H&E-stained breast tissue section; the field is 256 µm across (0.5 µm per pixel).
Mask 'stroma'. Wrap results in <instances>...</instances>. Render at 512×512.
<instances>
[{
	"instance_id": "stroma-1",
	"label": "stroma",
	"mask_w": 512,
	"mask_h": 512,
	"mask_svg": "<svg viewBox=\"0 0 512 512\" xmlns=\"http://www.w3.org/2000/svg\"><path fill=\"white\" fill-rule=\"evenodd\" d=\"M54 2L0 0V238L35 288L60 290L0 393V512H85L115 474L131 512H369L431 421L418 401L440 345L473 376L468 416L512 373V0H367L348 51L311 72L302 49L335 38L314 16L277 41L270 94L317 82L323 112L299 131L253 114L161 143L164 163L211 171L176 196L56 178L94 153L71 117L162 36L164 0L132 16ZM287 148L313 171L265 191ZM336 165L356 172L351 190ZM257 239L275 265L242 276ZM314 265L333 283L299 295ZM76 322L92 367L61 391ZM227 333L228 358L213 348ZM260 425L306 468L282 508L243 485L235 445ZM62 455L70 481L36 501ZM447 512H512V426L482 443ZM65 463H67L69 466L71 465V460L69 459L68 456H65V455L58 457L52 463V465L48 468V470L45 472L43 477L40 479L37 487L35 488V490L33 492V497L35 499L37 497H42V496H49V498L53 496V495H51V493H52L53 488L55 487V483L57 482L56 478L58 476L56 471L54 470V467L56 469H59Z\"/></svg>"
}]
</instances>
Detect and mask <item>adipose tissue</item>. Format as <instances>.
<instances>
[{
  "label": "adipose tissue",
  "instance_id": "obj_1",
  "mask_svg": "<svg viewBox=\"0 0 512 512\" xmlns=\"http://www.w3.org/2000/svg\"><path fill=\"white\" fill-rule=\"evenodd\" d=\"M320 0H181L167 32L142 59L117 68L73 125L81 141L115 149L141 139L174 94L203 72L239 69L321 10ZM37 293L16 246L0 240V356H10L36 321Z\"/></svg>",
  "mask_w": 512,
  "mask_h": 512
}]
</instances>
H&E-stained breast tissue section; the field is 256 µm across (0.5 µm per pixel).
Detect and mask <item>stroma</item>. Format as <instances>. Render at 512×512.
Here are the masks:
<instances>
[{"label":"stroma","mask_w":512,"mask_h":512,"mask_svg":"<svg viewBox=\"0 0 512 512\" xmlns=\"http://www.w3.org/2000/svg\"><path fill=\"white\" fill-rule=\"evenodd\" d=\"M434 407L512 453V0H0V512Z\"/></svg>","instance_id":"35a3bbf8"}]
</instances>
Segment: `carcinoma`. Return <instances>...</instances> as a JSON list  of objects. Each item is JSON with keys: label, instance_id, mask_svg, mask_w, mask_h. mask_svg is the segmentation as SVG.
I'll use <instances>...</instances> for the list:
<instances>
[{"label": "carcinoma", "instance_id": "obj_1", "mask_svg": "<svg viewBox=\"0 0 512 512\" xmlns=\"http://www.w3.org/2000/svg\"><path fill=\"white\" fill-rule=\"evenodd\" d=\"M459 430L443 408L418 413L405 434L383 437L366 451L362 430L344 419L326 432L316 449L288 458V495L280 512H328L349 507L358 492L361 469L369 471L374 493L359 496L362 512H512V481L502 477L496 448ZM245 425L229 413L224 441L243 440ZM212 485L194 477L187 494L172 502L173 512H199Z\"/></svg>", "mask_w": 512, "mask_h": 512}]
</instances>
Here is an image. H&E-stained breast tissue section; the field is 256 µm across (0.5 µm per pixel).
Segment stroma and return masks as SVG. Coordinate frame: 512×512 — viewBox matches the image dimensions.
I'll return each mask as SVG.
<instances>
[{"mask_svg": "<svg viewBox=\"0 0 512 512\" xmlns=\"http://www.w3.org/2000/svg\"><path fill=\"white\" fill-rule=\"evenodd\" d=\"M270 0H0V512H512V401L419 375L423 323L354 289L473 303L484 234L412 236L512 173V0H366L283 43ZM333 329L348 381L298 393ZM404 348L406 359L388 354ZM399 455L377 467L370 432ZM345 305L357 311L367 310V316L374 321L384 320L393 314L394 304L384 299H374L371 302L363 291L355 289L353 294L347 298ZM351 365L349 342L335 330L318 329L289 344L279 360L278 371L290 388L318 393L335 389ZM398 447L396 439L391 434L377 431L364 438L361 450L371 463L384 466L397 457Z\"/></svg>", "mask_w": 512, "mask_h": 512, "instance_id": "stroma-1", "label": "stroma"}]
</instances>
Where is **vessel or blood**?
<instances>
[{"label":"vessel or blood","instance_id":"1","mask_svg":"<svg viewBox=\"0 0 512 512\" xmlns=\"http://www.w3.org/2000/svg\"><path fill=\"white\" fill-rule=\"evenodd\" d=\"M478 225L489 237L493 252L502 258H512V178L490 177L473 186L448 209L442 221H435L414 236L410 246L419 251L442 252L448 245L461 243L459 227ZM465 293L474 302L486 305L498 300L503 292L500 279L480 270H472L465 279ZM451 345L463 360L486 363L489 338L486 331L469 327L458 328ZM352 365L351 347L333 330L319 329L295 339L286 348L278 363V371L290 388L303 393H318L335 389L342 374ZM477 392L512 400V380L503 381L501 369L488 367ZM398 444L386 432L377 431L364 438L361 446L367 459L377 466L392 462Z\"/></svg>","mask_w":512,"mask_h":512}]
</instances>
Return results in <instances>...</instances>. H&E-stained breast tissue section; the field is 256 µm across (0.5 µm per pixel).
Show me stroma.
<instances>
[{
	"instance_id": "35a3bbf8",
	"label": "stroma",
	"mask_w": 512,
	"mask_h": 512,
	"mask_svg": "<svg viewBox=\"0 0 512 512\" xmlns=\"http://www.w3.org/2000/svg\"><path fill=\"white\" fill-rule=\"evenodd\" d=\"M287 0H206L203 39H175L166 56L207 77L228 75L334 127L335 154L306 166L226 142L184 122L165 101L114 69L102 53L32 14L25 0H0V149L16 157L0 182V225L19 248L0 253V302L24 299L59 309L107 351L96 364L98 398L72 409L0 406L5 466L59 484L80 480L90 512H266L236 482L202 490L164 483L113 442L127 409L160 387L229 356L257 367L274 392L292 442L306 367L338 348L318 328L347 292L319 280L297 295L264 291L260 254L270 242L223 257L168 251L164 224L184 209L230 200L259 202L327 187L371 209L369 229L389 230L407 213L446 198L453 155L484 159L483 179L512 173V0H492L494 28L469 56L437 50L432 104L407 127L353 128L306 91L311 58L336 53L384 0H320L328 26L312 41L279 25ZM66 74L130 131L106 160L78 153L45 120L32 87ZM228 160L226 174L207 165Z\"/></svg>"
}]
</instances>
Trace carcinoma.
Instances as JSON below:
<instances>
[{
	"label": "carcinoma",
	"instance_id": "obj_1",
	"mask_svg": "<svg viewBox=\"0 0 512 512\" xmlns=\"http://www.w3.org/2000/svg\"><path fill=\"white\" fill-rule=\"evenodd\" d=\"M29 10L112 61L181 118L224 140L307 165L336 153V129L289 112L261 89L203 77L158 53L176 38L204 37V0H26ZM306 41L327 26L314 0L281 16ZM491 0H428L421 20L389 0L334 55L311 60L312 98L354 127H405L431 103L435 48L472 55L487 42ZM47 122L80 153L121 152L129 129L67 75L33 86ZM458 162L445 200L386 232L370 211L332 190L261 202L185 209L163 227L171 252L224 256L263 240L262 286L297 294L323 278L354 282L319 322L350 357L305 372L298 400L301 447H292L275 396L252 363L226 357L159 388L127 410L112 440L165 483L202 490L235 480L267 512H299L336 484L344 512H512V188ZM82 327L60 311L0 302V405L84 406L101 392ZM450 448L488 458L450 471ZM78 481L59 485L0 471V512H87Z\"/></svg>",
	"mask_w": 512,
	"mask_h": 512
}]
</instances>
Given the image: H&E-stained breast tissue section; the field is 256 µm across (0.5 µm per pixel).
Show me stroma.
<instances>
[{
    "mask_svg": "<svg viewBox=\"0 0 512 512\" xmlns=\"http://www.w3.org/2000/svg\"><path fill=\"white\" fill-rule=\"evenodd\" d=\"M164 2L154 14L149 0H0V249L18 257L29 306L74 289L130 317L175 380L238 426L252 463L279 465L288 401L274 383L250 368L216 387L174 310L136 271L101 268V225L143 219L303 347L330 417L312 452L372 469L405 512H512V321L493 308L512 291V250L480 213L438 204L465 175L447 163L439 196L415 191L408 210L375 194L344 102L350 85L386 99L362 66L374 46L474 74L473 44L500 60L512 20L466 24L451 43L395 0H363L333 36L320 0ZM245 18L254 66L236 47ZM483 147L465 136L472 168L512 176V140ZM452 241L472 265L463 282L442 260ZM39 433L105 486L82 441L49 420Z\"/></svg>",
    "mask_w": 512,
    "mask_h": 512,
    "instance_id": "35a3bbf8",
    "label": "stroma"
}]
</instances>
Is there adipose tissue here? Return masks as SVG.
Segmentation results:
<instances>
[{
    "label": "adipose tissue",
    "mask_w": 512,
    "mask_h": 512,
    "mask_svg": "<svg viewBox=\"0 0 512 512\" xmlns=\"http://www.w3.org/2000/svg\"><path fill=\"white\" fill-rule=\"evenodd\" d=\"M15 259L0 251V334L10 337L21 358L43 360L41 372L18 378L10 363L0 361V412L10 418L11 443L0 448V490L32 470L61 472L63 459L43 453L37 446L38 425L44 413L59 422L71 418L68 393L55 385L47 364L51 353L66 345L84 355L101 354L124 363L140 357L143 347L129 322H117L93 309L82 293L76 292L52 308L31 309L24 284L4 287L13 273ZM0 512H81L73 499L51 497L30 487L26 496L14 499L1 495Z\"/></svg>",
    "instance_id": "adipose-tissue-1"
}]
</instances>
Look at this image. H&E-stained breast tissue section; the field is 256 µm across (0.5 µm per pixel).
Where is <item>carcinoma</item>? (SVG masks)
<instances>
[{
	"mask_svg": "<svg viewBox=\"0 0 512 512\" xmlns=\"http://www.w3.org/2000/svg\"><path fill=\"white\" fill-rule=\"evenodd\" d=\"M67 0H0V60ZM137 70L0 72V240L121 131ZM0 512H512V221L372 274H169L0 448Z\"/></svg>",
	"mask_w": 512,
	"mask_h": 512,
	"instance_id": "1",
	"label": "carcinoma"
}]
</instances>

# # # # #

## [Your goal]
In how many lines does the word "section" appear? Respond with the number alone.

## [Solution for this exercise]
6